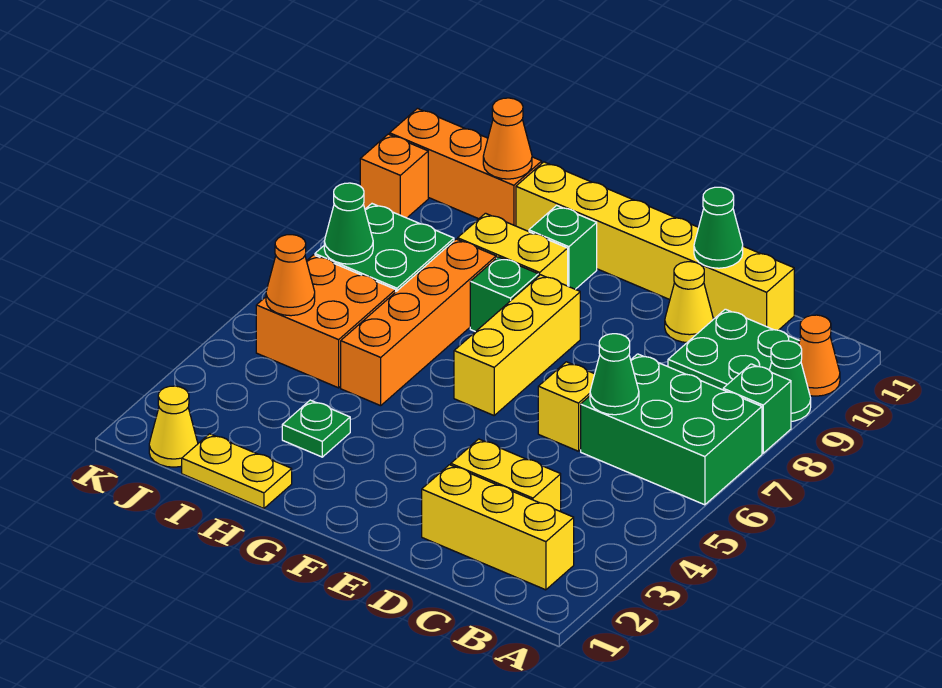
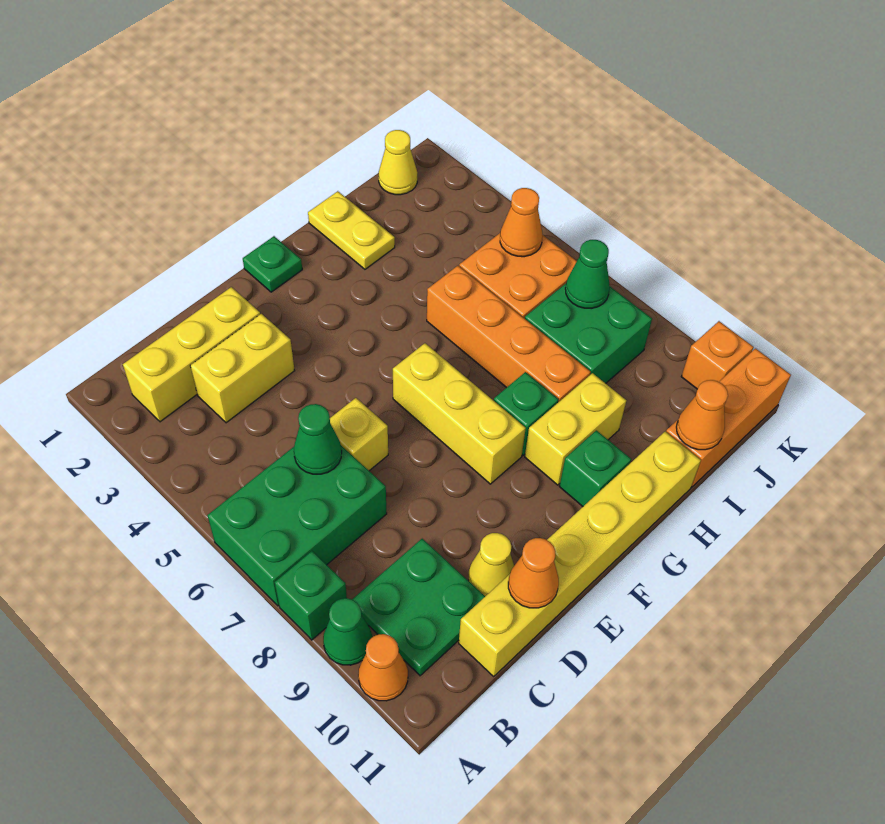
green cone D11 level 2 -> orange cone D11 level 2
yellow plate H1:I1 level 1 -> yellow plate H1:H2 level 1
green plate H3 level 1 -> green plate F1 level 1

▸ **TRY IT**
Please produce an exact copy of all the material, leaving out the pictures.

▸ **YOUR SOLUTION**
green cone D11 level 2 -> orange cone D11 level 2
yellow plate H1:I1 level 1 -> yellow plate H1:H2 level 1
green plate H3 level 1 -> green plate F1 level 1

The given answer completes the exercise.